ENTRIES SHOWN:

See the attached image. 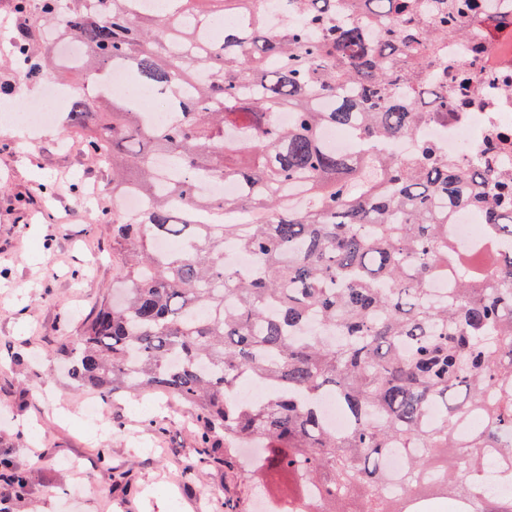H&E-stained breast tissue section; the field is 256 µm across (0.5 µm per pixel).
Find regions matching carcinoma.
Masks as SVG:
<instances>
[{
	"instance_id": "carcinoma-1",
	"label": "carcinoma",
	"mask_w": 512,
	"mask_h": 512,
	"mask_svg": "<svg viewBox=\"0 0 512 512\" xmlns=\"http://www.w3.org/2000/svg\"><path fill=\"white\" fill-rule=\"evenodd\" d=\"M14 2L25 68L4 88H71L63 124L112 170V235L129 248L120 301L65 350L72 379L106 400L159 390L195 408L203 466L237 475L242 449H263L255 469L298 488L281 512H342L346 500L349 512H437L444 500L512 512V173L427 139L408 157L385 152L481 100L478 55L447 63L437 46L484 33L500 0H277V29L267 0H215L220 14L197 0L157 13L137 0H41L38 13ZM47 26L83 44L81 66L56 62ZM115 65L177 120L146 121L126 94H83ZM336 126L355 153L323 140ZM224 180L239 192L199 191ZM130 189L145 200L132 215L117 207ZM463 210L482 216L470 252L450 229ZM159 239L180 247L161 252ZM226 242L254 258L255 277L224 263ZM247 377L268 393L241 398ZM327 392L348 431L325 423ZM224 512H253L252 496L227 493Z\"/></svg>"
}]
</instances>
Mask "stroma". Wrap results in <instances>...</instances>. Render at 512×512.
<instances>
[{"label":"stroma","mask_w":512,"mask_h":512,"mask_svg":"<svg viewBox=\"0 0 512 512\" xmlns=\"http://www.w3.org/2000/svg\"><path fill=\"white\" fill-rule=\"evenodd\" d=\"M112 173L81 142L50 132L36 144L0 126V459L31 475L8 512H224V473L186 472L202 444L195 411L145 396L101 405L107 430L82 415L95 393L70 379L62 348L83 336L126 263L112 238ZM253 496L286 504L291 478L246 472Z\"/></svg>","instance_id":"35a3bbf8"}]
</instances>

BRIEF:
Would you give again, word for word, every line from the one with "Render at 512×512." through the final line of the listing above?

TASK RESPONSE:
Mask "stroma". Wrap results in <instances>...</instances>. Render at 512×512.
<instances>
[{"label":"stroma","mask_w":512,"mask_h":512,"mask_svg":"<svg viewBox=\"0 0 512 512\" xmlns=\"http://www.w3.org/2000/svg\"><path fill=\"white\" fill-rule=\"evenodd\" d=\"M112 173L81 142L50 132L36 144L0 126V459L31 475L8 512H224V473L186 472L202 444L195 411L145 396L101 405L107 430L82 415L95 393L70 379L62 348L83 336L126 263L112 238ZM253 496L286 504L291 478L246 472Z\"/></svg>","instance_id":"35a3bbf8"}]
</instances>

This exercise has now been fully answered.